*** Given entries Section Begins ***
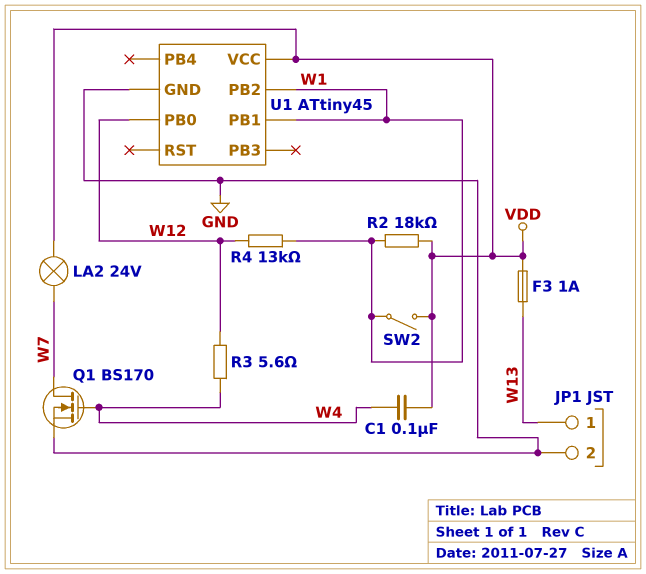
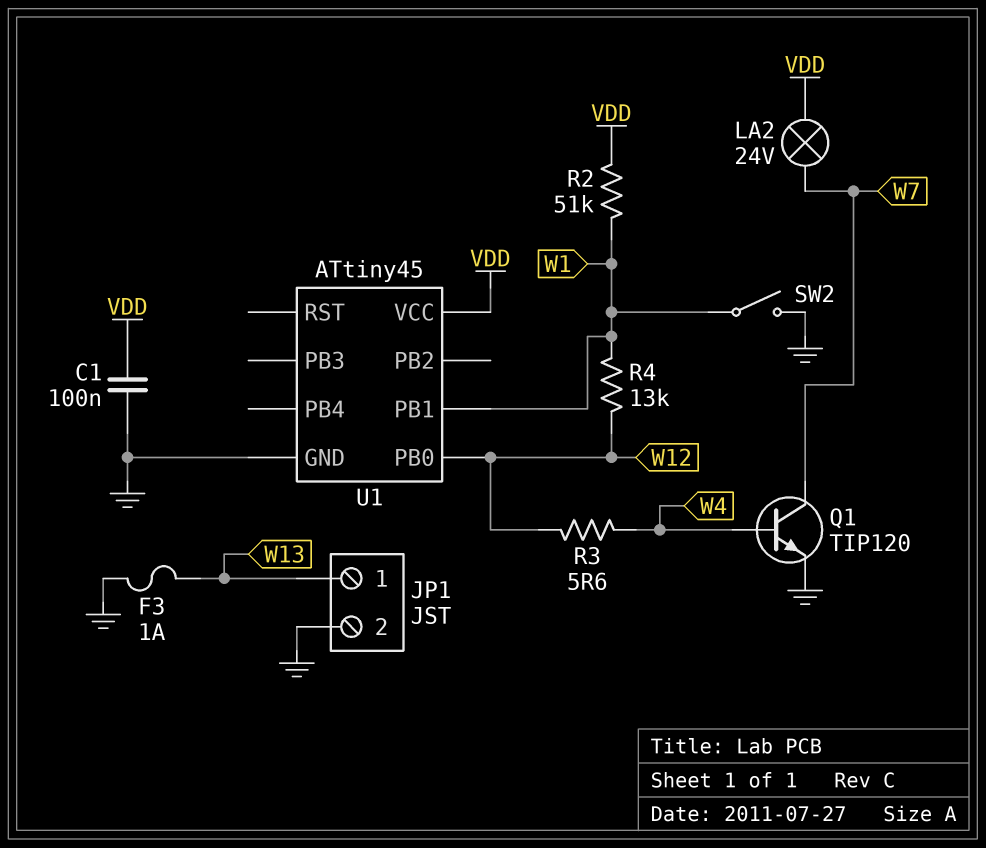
C1: 100nF (VDD, W4) -> 100nF (GND, VDD)
F3: 1A (VDD, W13) -> 1A (GND, W13)
Q1: NMOS BS170 (G W4, D W7, S GND) -> NPN TIP120 (B W4, C W7, E GND)
R2: 18k (VDD, W1) -> 51k (VDD, W1)
SW2: switch (VDD, W1) -> switch (GND, W1)
U1 pin PB2: W1 -> none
*** Given entries Section Ends ***
Starting at the line that contains "F3: 1A (VDD, W13) -> 1A (GND, W13)", write out every line through the last one in the data above, exactly as it stands.

F3: 1A (VDD, W13) -> 1A (GND, W13)
Q1: NMOS BS170 (G W4, D W7, S GND) -> NPN TIP120 (B W4, C W7, E GND)
R2: 18k (VDD, W1) -> 51k (VDD, W1)
SW2: switch (VDD, W1) -> switch (GND, W1)
U1 pin PB2: W1 -> none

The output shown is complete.